▶ [AIM OF THE TASK]: Leave out the images; return the rest of the data exactly.

▶ [DATA BELOW]:
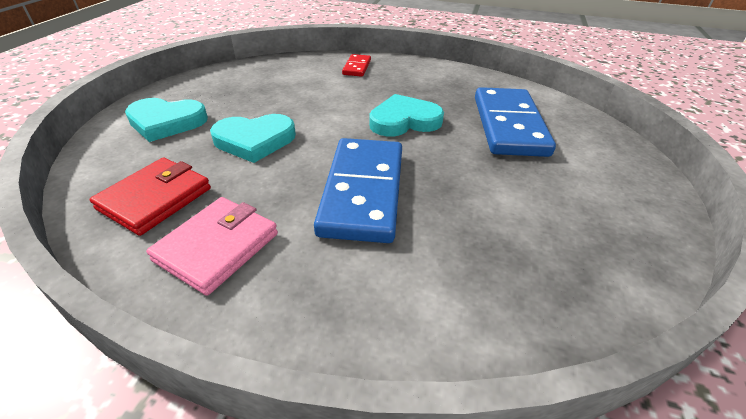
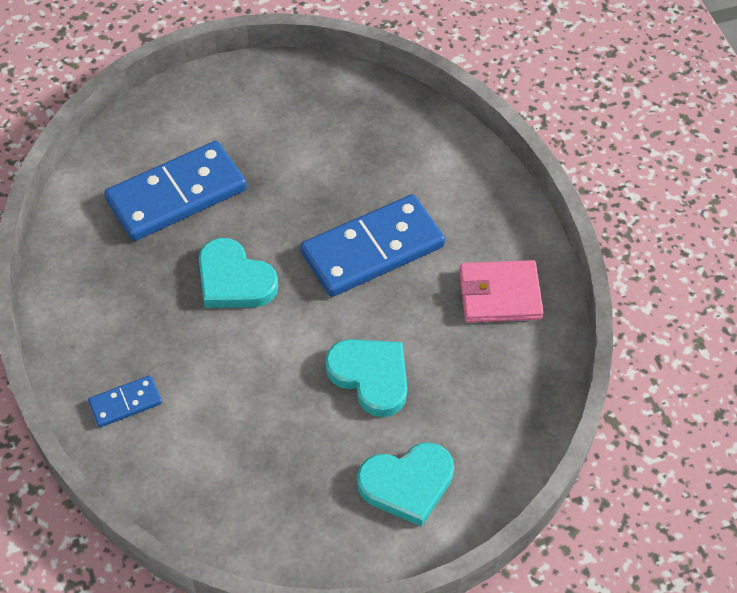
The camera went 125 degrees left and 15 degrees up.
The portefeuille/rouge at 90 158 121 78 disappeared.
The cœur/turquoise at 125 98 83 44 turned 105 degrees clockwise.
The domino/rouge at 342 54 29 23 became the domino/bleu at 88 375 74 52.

▶ [COMPLETED TASK]:
The camera went 125 degrees left and 15 degrees up.
The portefeuille/rouge at 90 158 121 78 disappeared.
The cœur/turquoise at 125 98 83 44 turned 105 degrees clockwise.
The domino/rouge at 342 54 29 23 became the domino/bleu at 88 375 74 52.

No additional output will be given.